====== Source data

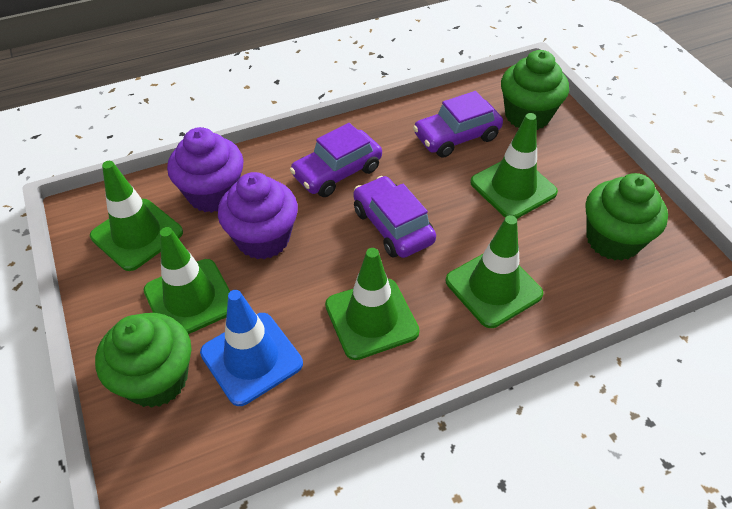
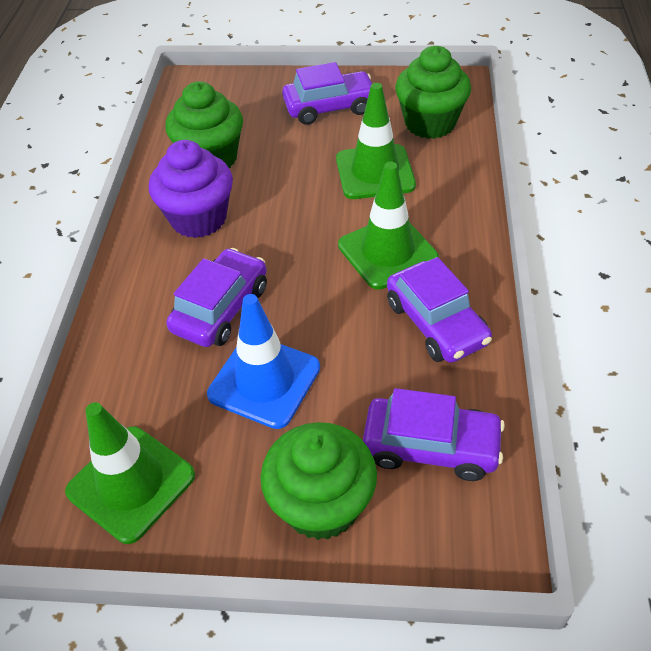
green traffic cone: 5 -> 3
purple car: 3 -> 4
purple cupcake: 2 -> 1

============

§ Work instructions
Leaving out the pictures, transcribe the material above exactly.

§ Exercise result
green traffic cone: 5 -> 3
purple car: 3 -> 4
purple cupcake: 2 -> 1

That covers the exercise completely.